- **Requirement**:
The data below holds the lines to copy: everything from the line containing "camera: 105 degrees right, 5 degrees up" to the line containing "pink bowl [152,193,259,274]", both ends included, set down exactly.

- **Records for the exercise**:

»»

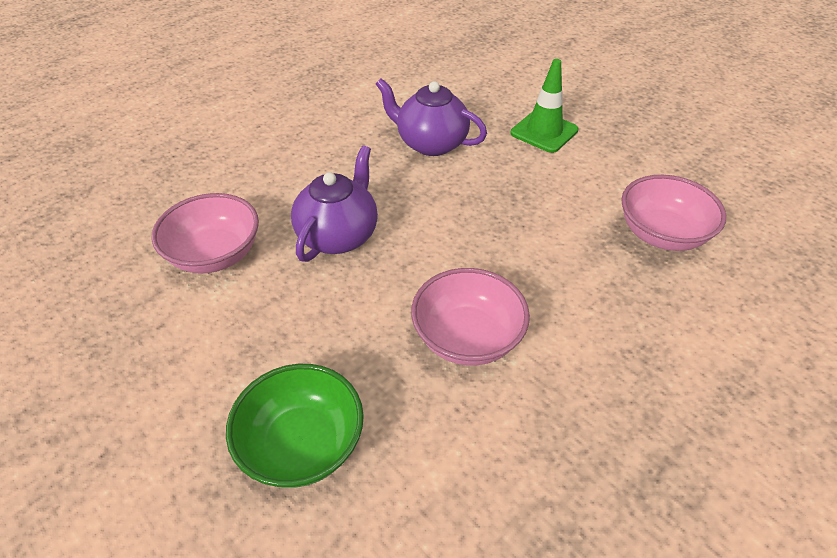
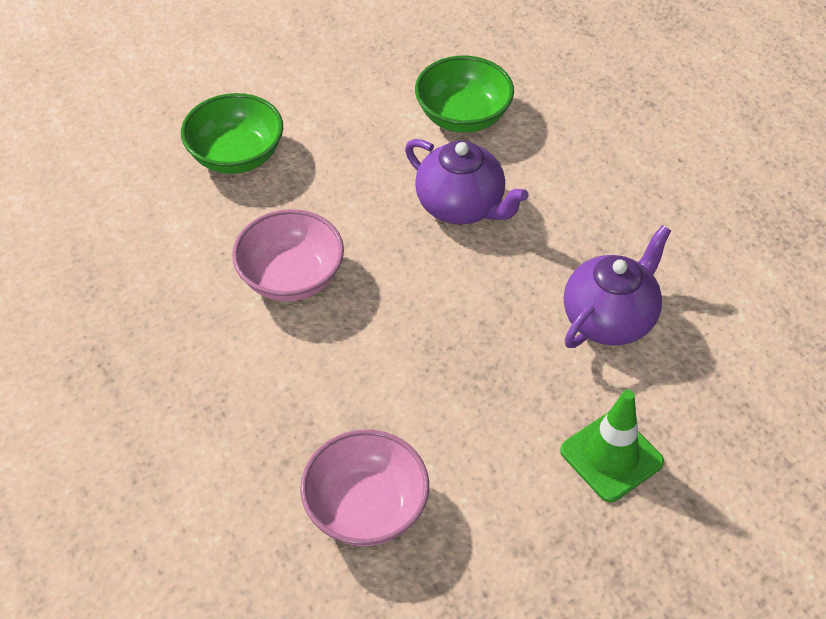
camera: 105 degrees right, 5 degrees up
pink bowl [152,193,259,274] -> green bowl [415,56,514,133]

««
»»

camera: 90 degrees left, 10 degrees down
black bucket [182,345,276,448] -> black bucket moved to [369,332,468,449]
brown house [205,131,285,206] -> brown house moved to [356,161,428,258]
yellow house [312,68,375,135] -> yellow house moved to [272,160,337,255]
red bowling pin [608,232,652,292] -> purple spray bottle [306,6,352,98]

««

- **Output below**:
camera: 105 degrees right, 5 degrees up
pink bowl [152,193,259,274] -> green bowl [415,56,514,133]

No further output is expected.